Without changing a word, repeat the data, and include no pictures.

*Information provided:*
BEGIN

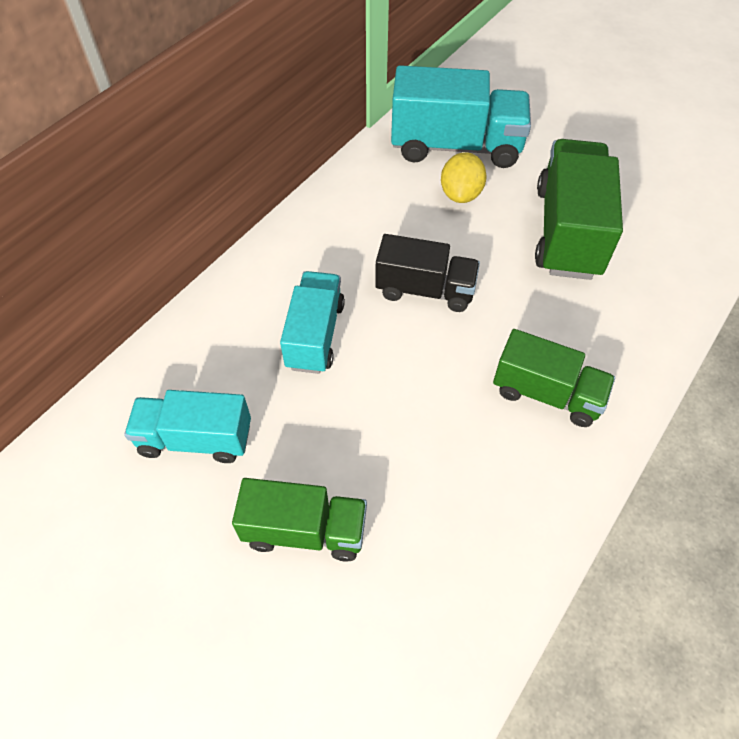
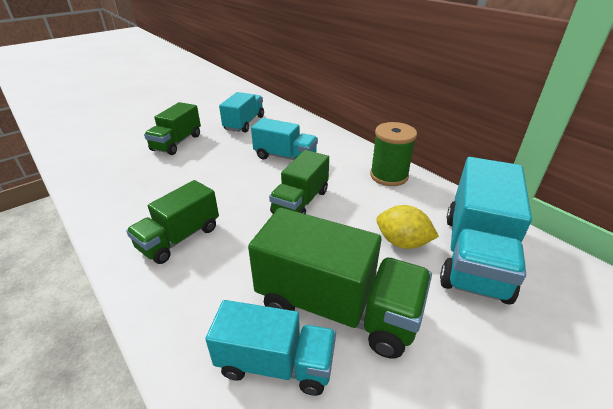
camera: 105 degrees right, 20 degrees down
(334, 212) = (389, 176): none -> green spool
(425, 290) = (300, 202): black truck -> green truck
(641, 260) = (275, 363): none -> turquoise truck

END

*Your solution:*
camera: 105 degrees right, 20 degrees down
(334, 212) = (389, 176): none -> green spool
(425, 290) = (300, 202): black truck -> green truck
(641, 260) = (275, 363): none -> turquoise truck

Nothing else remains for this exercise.